## About this task
Determine how many lines below contain the string "orange" and give that number without anything else.
==== Source material ====
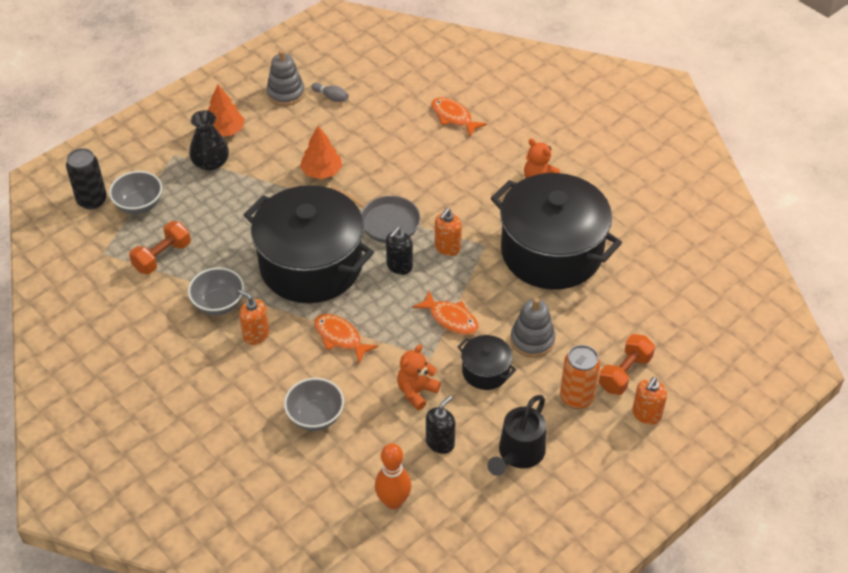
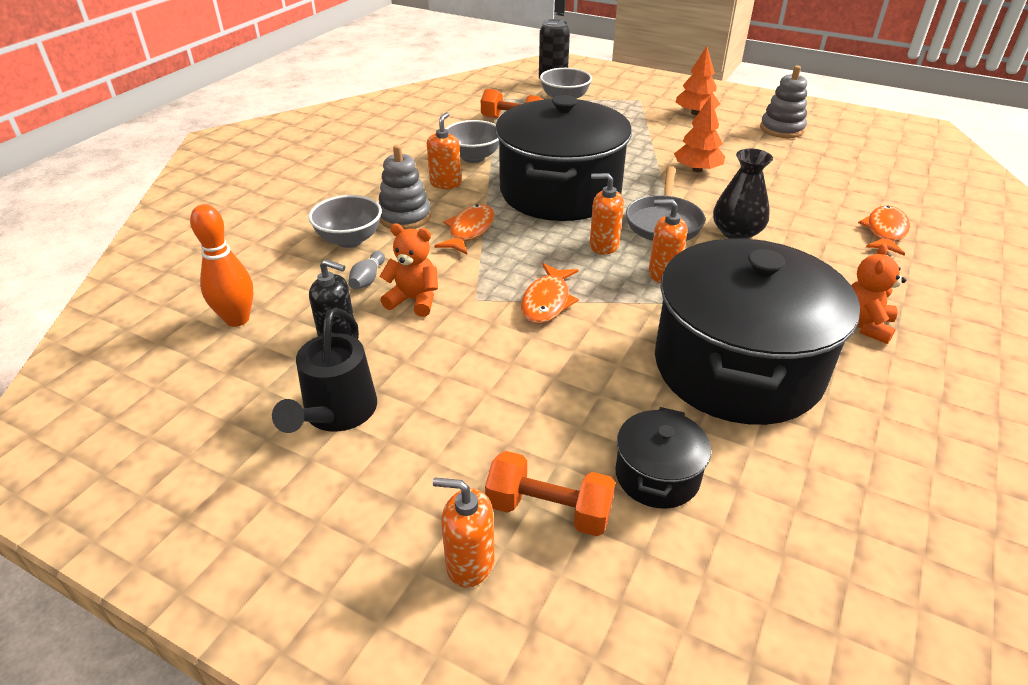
camera: 70 degrees right, 10 degrees down
(211, 163) = (647, 116): black vase -> black vase (736, 232)
(331, 97) = (809, 152): grey bowling pin -> grey bowling pin (368, 279)
(399, 266) = (603, 245): black soap dispenser -> orange soap dispenser
(485, 371) = (475, 350): black pot -> black pot (657, 475)
(518, 455) = (336, 414): black watering can -> black watering can turned 90 degrees counterclockwise
(532, 340) = (555, 383): grey stacking toy -> grey stacking toy (405, 217)
(576, 397) = (468, 457): orange can -> none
====
## Response area
2